Material for this exercise section start

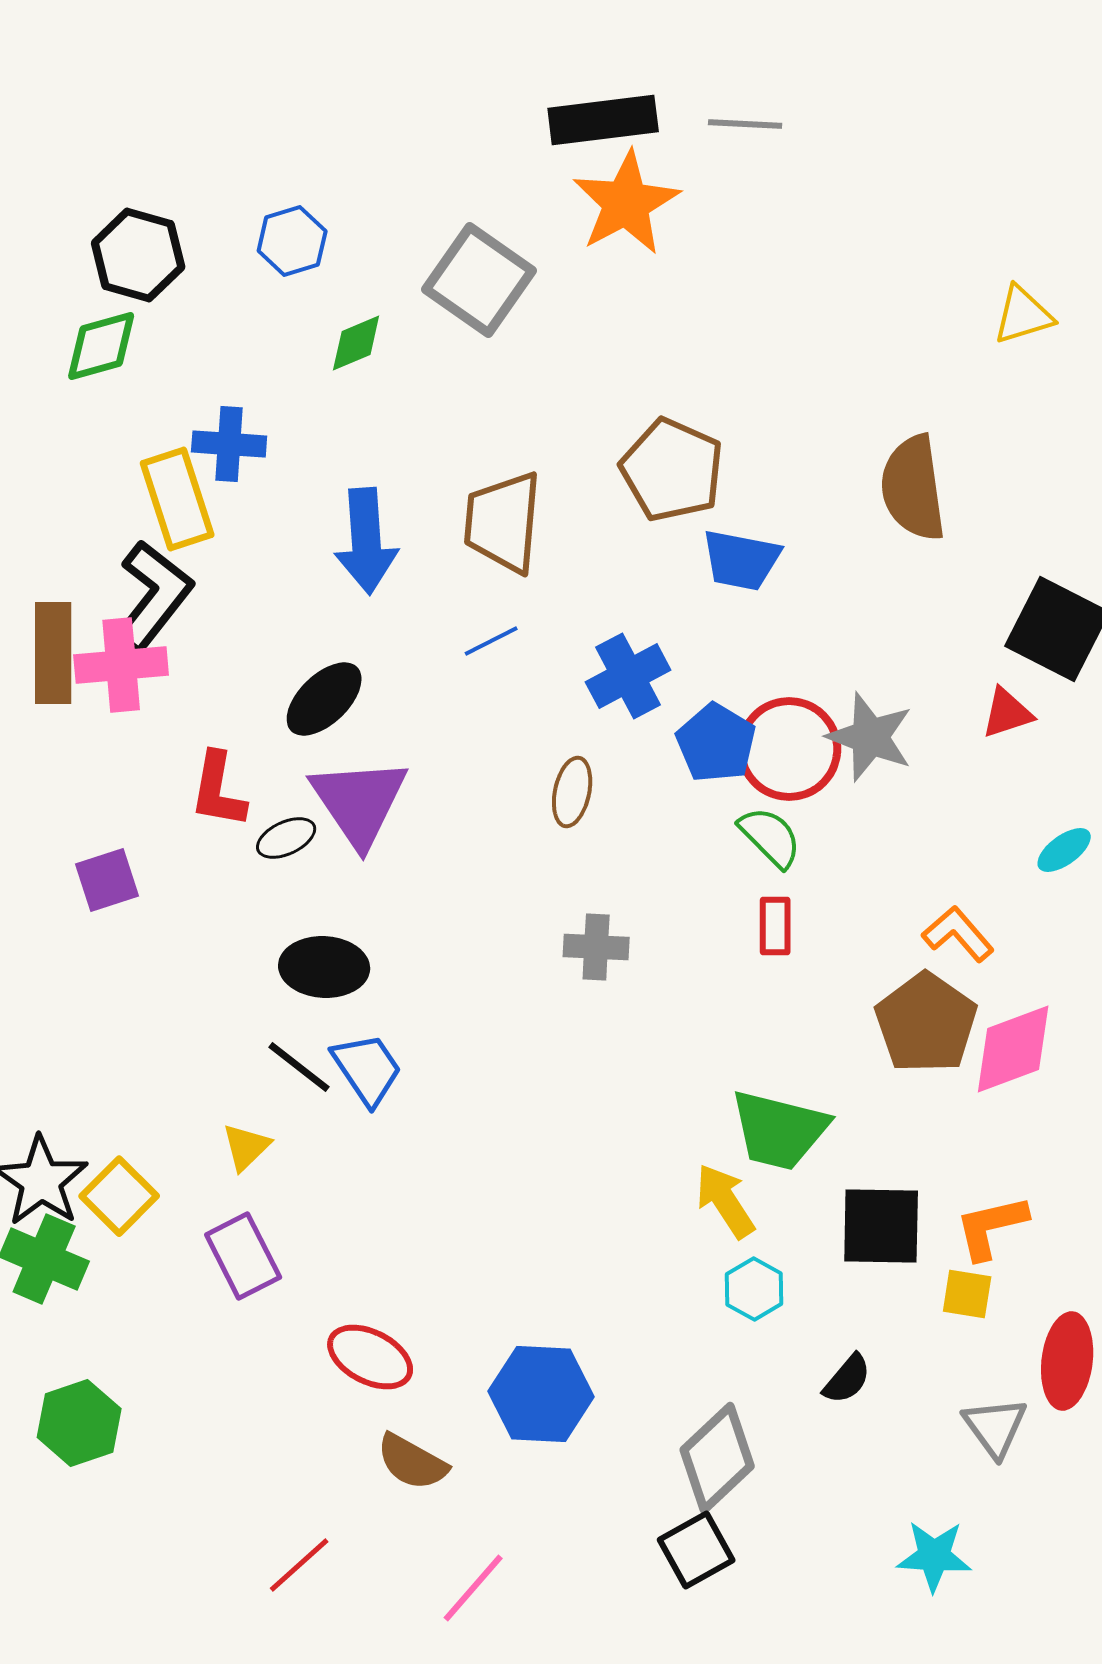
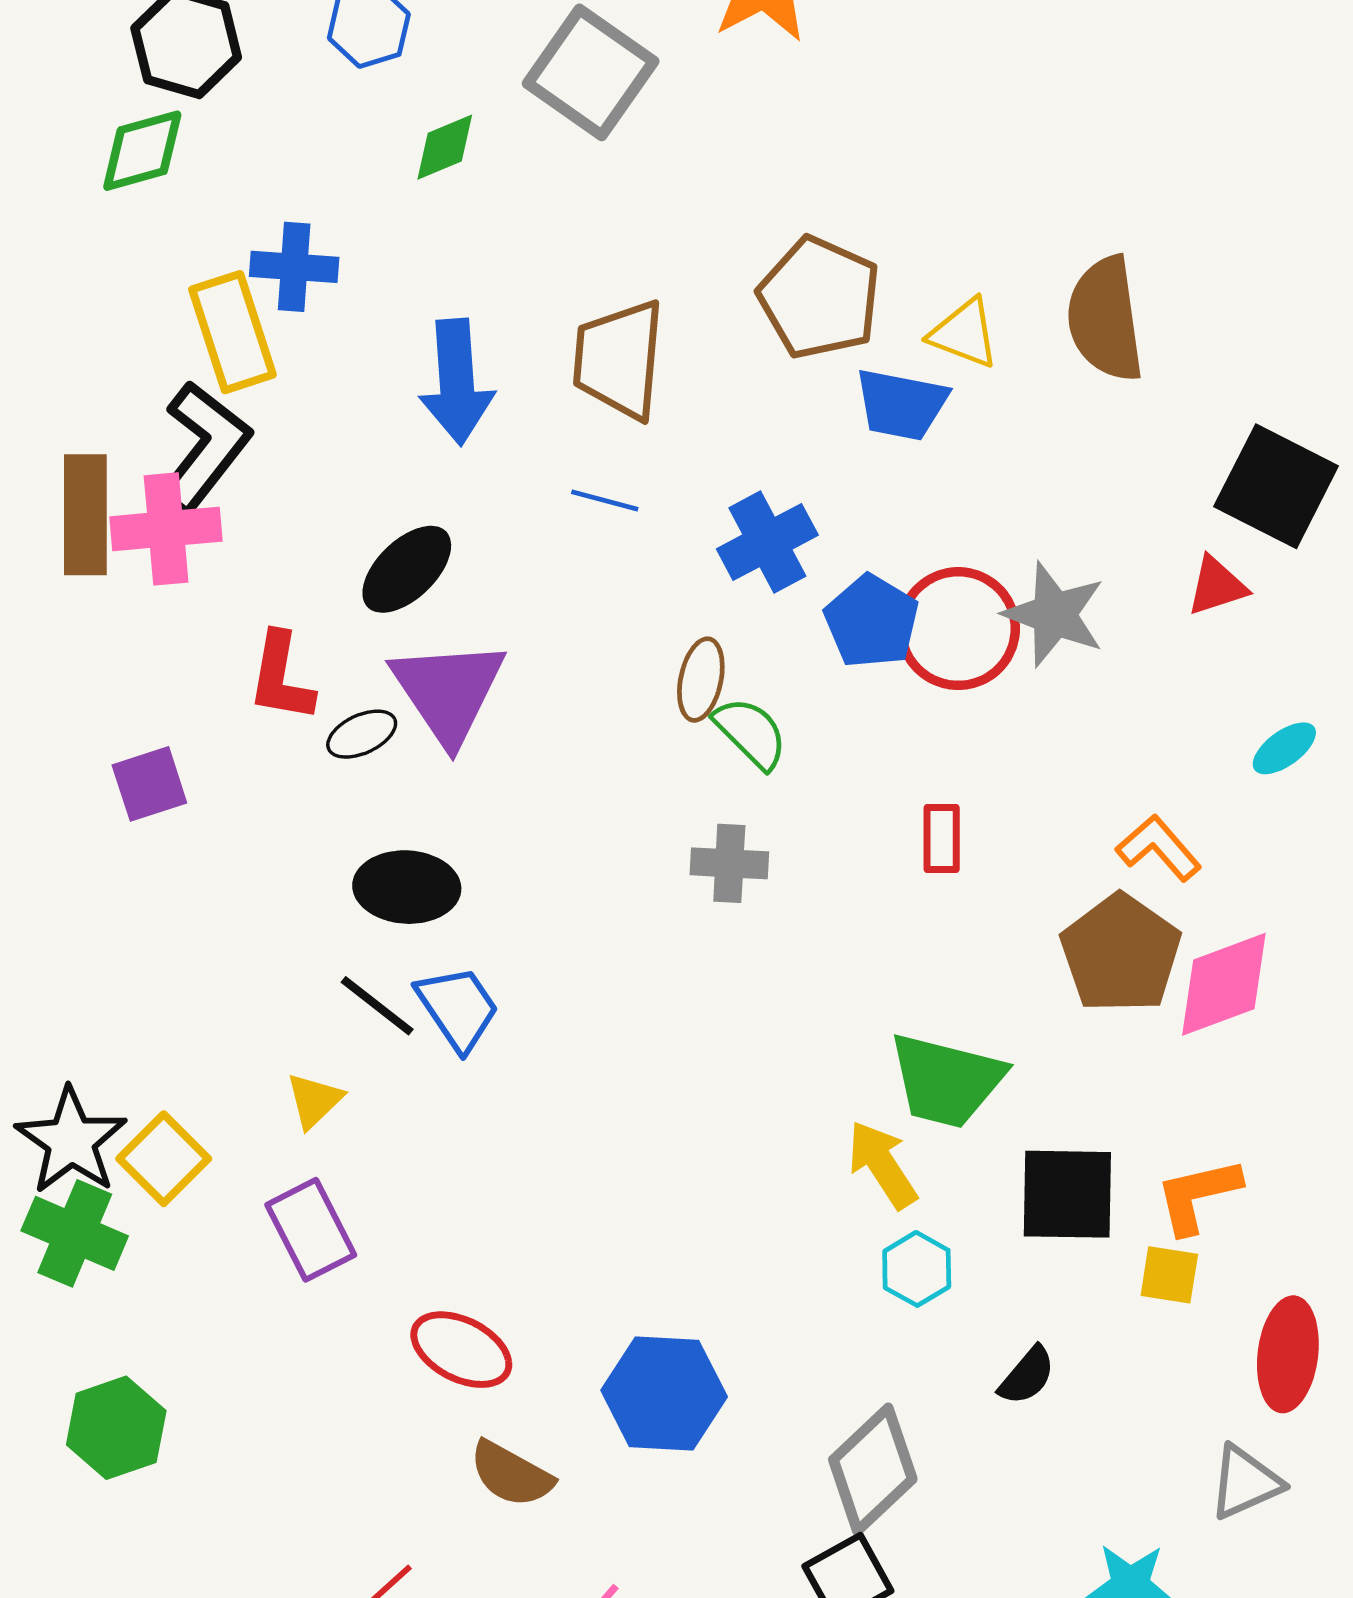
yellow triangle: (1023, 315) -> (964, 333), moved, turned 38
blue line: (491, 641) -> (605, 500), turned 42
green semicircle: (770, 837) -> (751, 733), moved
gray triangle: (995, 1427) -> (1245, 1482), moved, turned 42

Material for this exercise section end
Material for this exercise section start

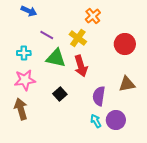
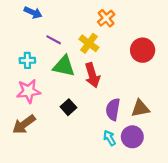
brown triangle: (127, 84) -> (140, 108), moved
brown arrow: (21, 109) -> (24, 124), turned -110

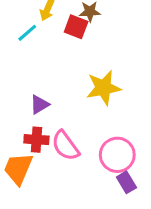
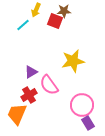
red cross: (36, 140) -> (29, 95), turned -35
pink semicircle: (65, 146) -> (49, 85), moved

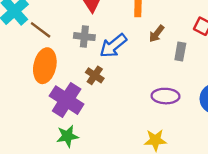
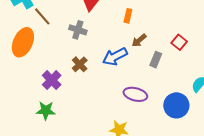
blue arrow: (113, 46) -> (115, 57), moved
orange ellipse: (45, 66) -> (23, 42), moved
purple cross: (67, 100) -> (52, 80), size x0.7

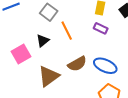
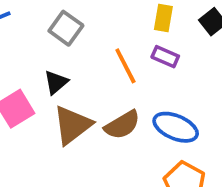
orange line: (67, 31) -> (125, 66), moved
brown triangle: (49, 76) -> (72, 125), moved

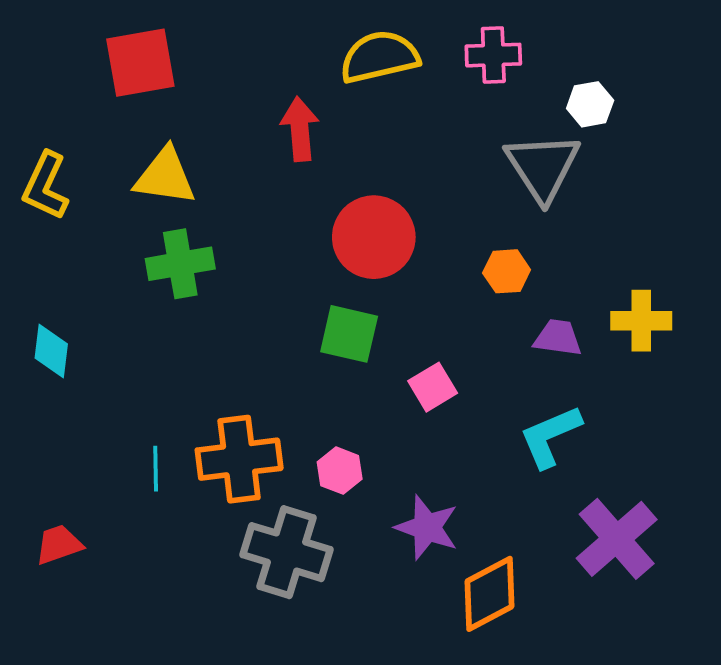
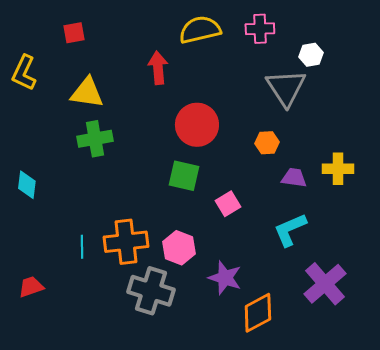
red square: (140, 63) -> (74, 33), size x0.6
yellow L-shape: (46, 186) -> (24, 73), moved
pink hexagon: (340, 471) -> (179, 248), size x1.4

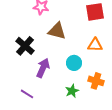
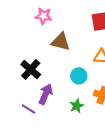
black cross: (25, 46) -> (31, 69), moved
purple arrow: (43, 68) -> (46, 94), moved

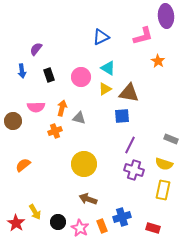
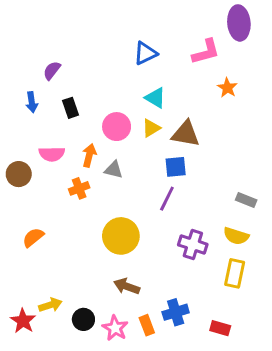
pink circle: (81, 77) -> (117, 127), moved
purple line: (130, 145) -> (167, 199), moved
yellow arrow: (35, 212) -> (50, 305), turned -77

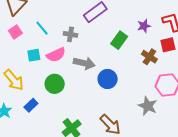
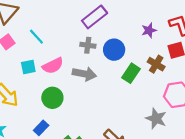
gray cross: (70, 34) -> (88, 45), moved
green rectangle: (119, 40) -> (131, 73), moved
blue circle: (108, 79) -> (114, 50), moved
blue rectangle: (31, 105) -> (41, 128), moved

Material for this exercise section end
Material for this exercise section start

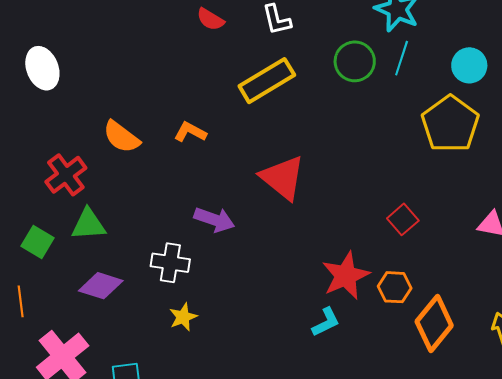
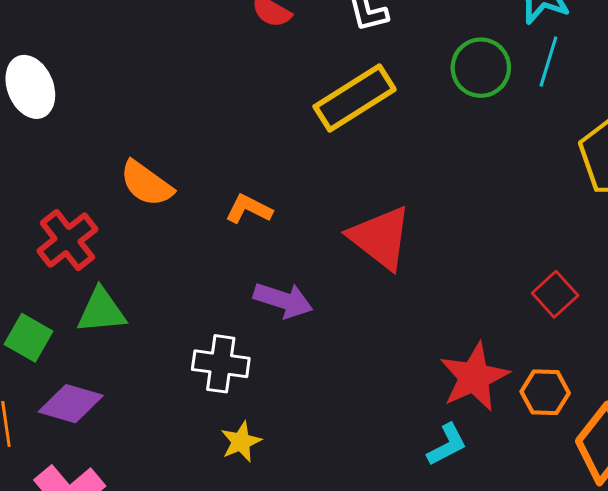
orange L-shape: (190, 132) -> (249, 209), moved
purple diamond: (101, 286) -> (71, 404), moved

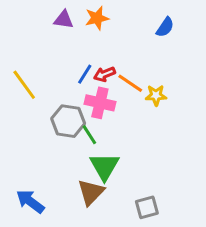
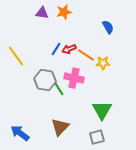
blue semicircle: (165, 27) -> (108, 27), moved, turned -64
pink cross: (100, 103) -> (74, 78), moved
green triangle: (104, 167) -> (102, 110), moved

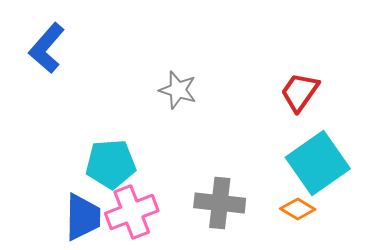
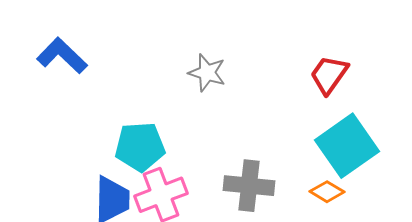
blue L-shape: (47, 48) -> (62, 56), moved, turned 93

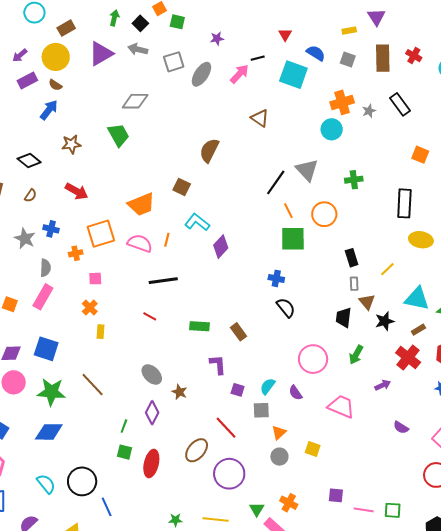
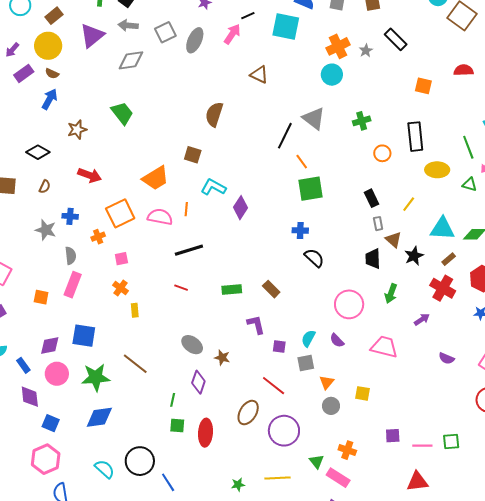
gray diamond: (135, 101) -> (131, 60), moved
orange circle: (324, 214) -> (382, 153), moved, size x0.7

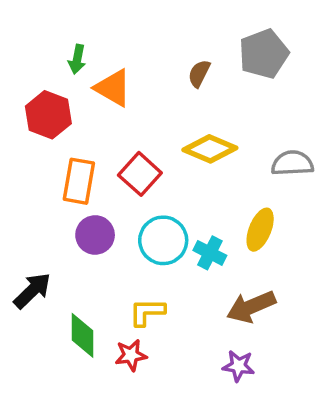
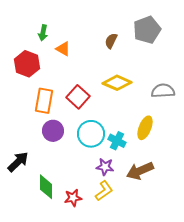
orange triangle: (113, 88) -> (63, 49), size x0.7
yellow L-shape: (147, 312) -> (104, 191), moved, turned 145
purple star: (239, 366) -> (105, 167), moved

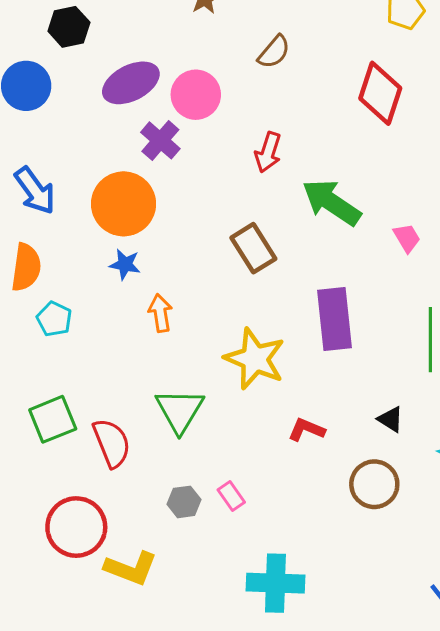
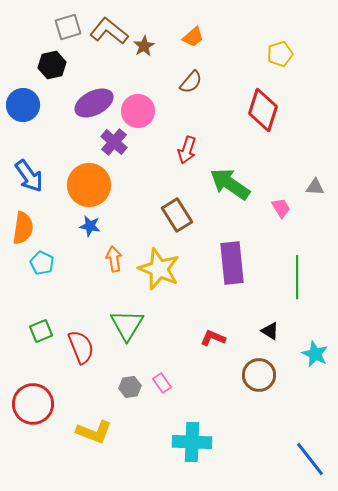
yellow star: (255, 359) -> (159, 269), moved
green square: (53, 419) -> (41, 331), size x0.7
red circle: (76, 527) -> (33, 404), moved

Material for this exercise section end

Task to complete:
In your answer, include only the lines above starting at the line that holds "yellow triangle: (1023, 315)" and ending at the line that holds "gray triangle: (995, 1427)", copied exactly.

Answer to this problem:
yellow triangle: (1023, 315) -> (964, 333), moved, turned 38
blue line: (491, 641) -> (605, 500), turned 42
green semicircle: (770, 837) -> (751, 733), moved
gray triangle: (995, 1427) -> (1245, 1482), moved, turned 42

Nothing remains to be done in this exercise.